### The problem
For this exercise, retype every record below exactly and keep the pictures out.

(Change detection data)
[Start of Attachment]

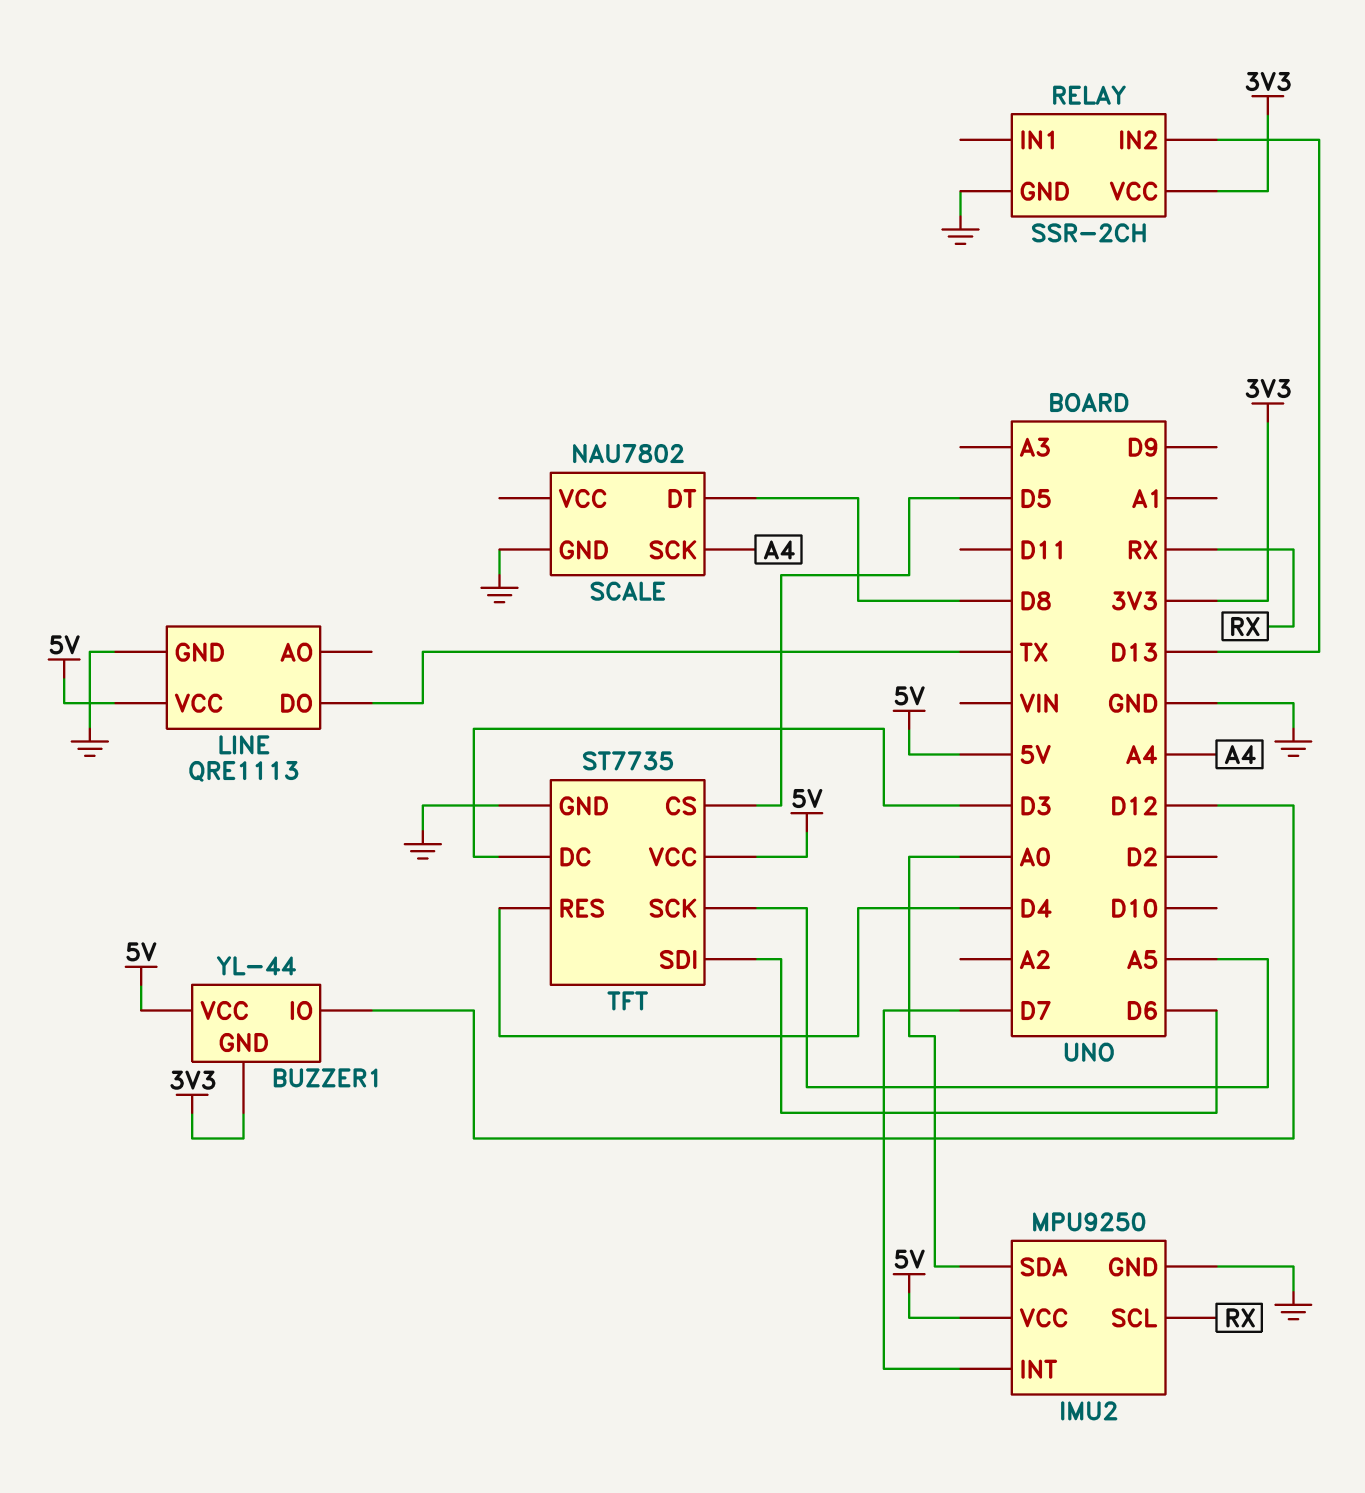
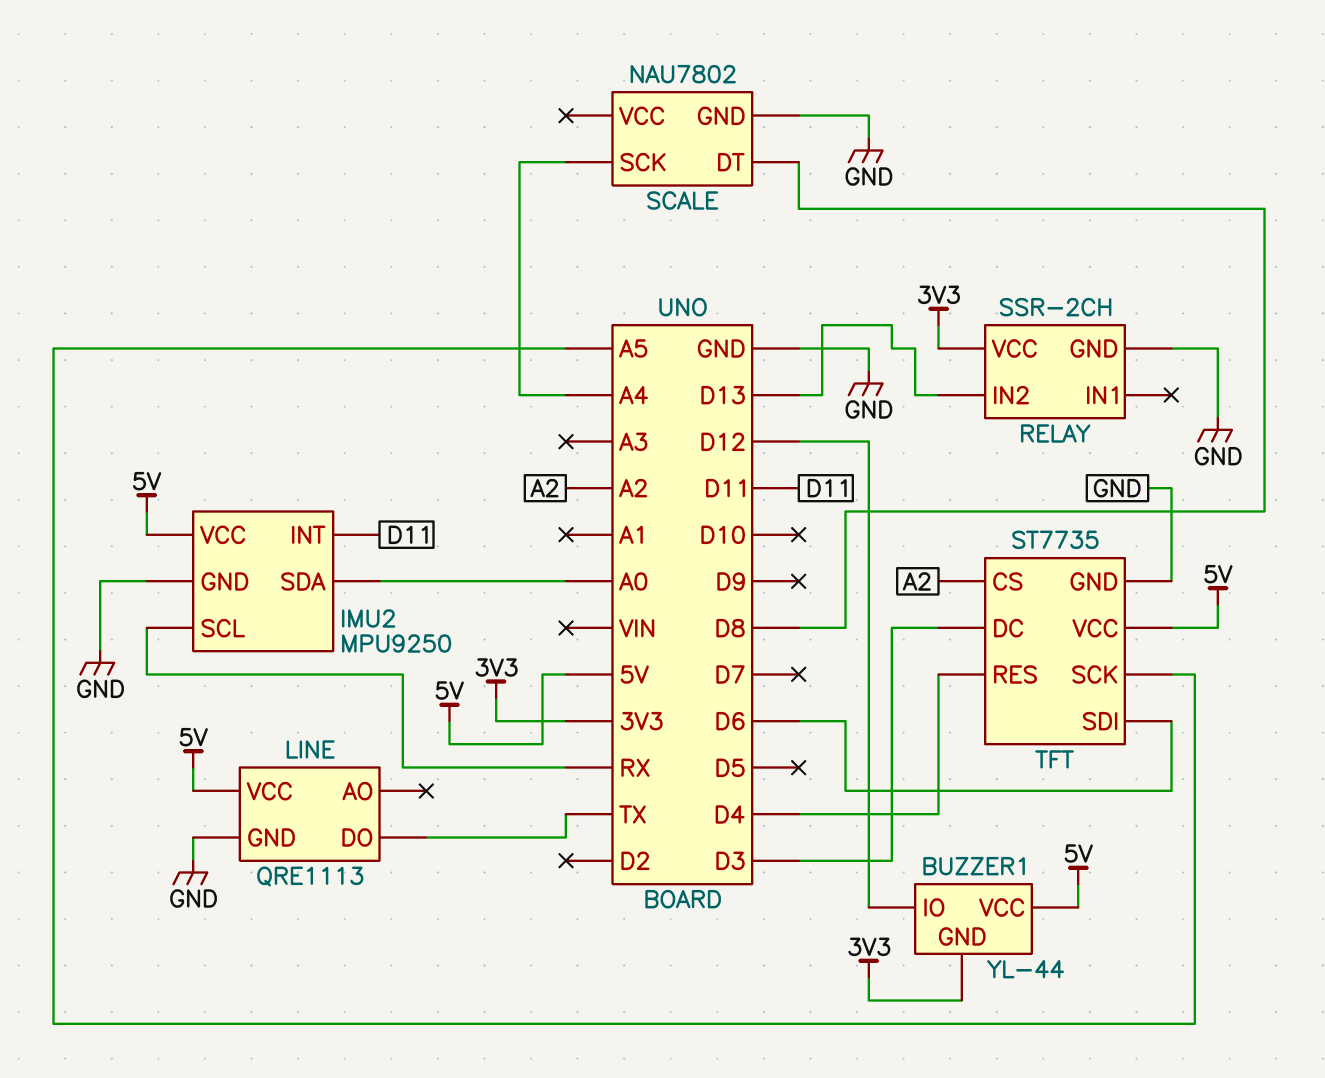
IMU2 pin INT: D7 -> D11
TFT pin CS: D5 -> A2

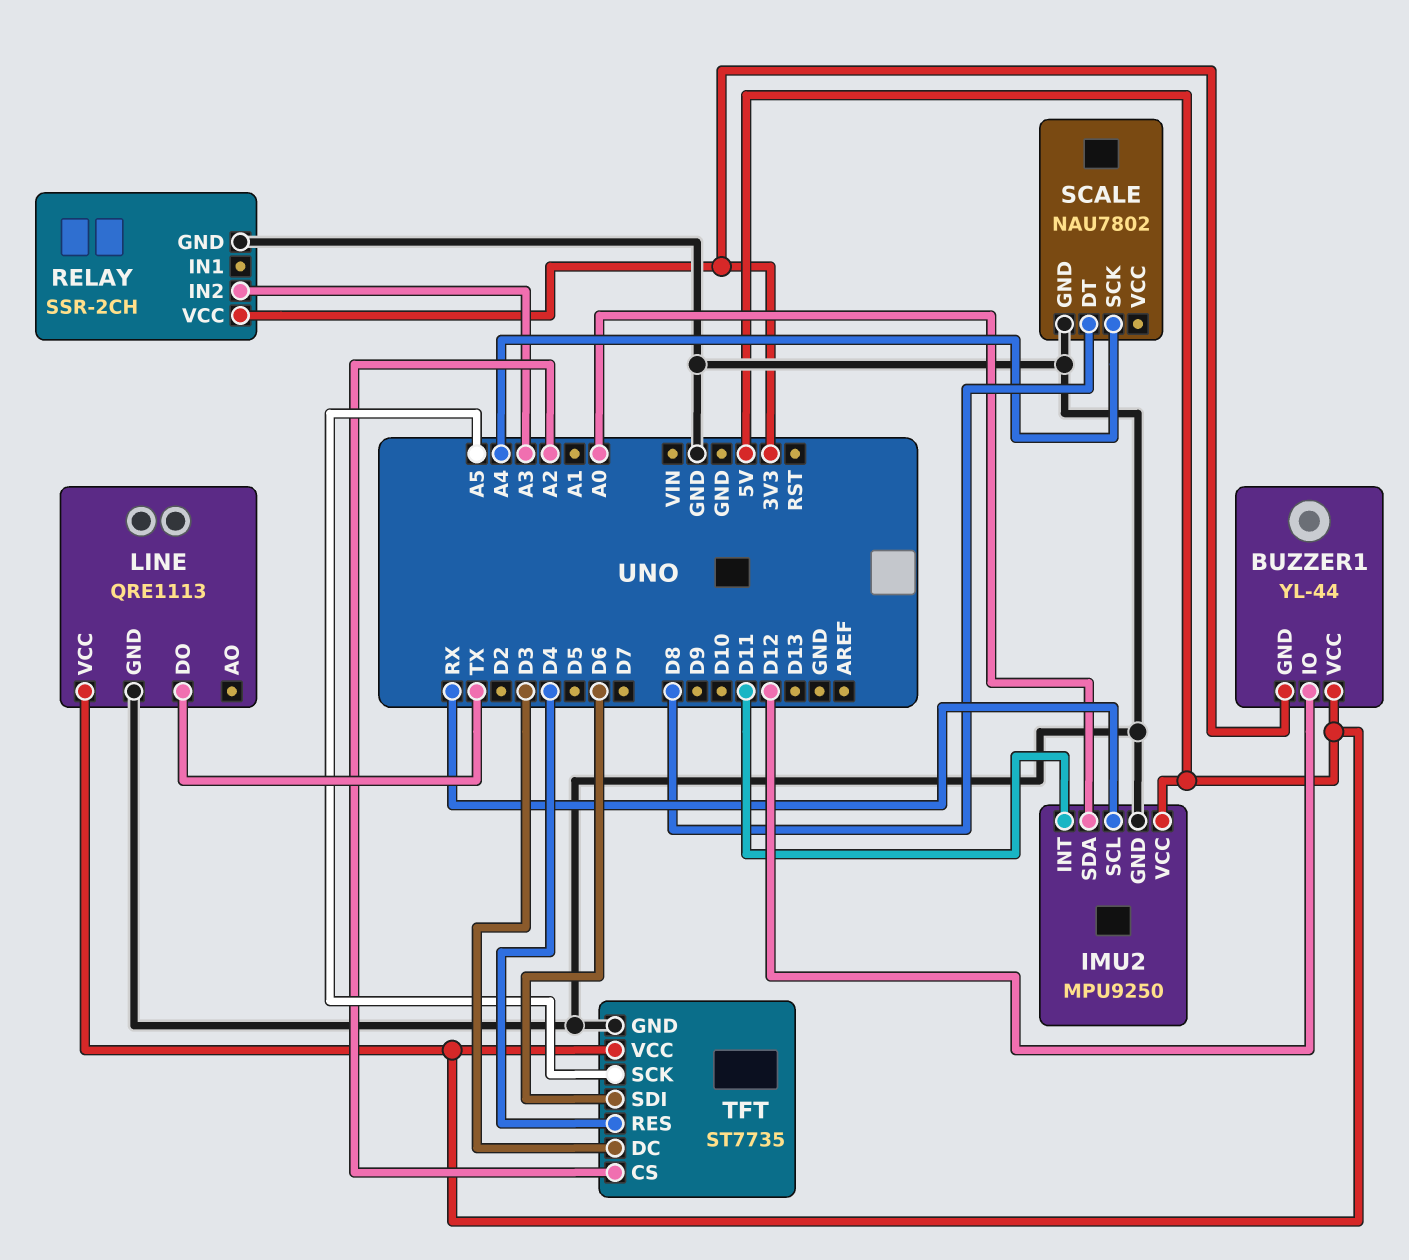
RELAY pin IN2: D13 -> A3

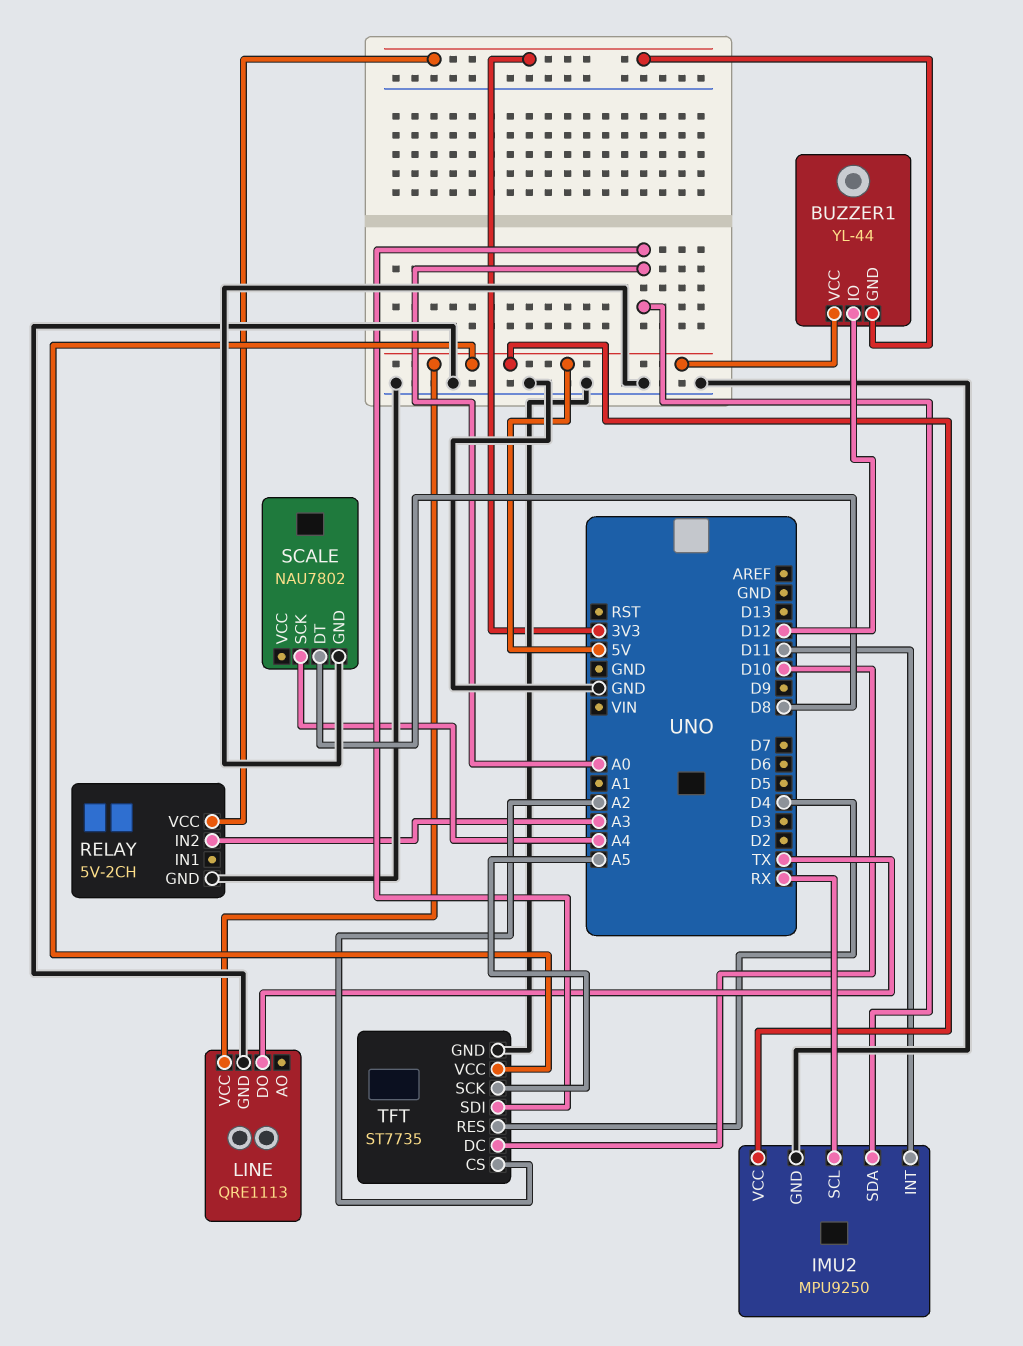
RELAY: SSR-2CH -> 5V-2CH
TFT pin DC: D3 -> D10
TFT pin SDI: D6 -> A0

[End of Attachment]

### Result of the task
IMU2 pin INT: D7 -> D11
TFT pin CS: D5 -> A2

RELAY pin IN2: D13 -> A3

RELAY: SSR-2CH -> 5V-2CH
TFT pin DC: D3 -> D10
TFT pin SDI: D6 -> A0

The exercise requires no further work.